--- Supplied material ---

▼▼▼

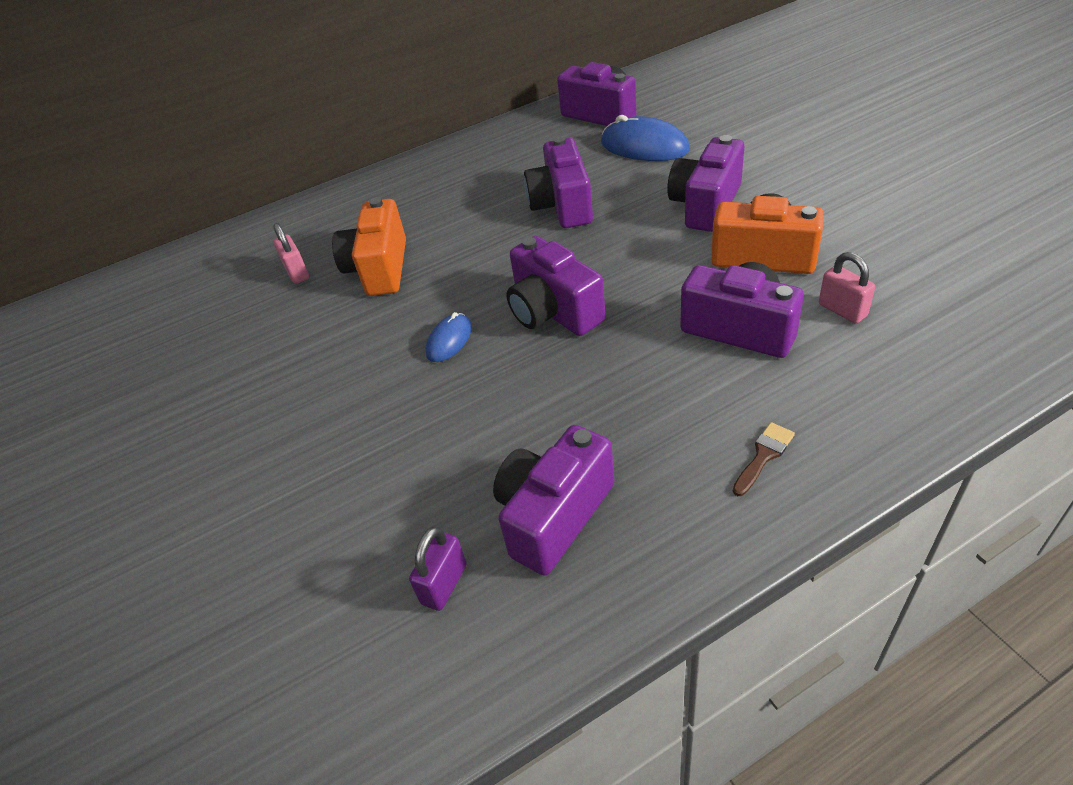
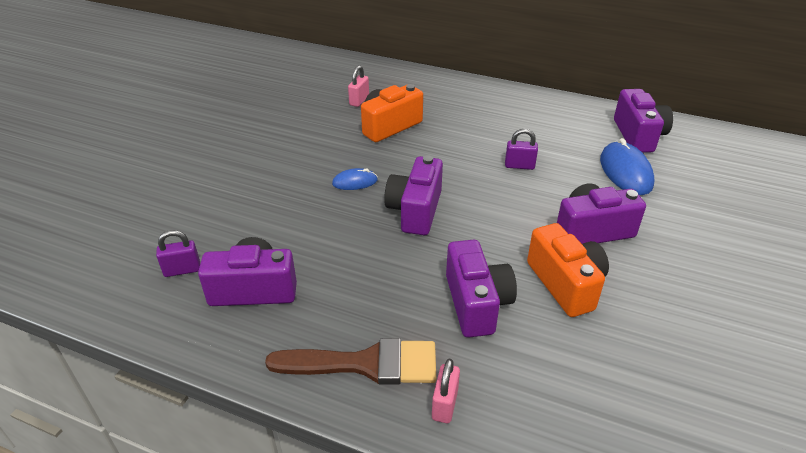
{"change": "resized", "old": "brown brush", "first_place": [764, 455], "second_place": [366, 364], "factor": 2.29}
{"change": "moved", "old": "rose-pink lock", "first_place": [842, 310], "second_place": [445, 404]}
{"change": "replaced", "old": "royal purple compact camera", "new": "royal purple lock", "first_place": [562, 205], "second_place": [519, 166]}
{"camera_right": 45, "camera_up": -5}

▲▲▲

Restate the whole listing word for word. Omit the pictures.

{"change": "resized", "old": "brown brush", "first_place": [764, 455], "second_place": [366, 364], "factor": 2.29}
{"change": "moved", "old": "rose-pink lock", "first_place": [842, 310], "second_place": [445, 404]}
{"change": "replaced", "old": "royal purple compact camera", "new": "royal purple lock", "first_place": [562, 205], "second_place": [519, 166]}
{"camera_right": 45, "camera_up": -5}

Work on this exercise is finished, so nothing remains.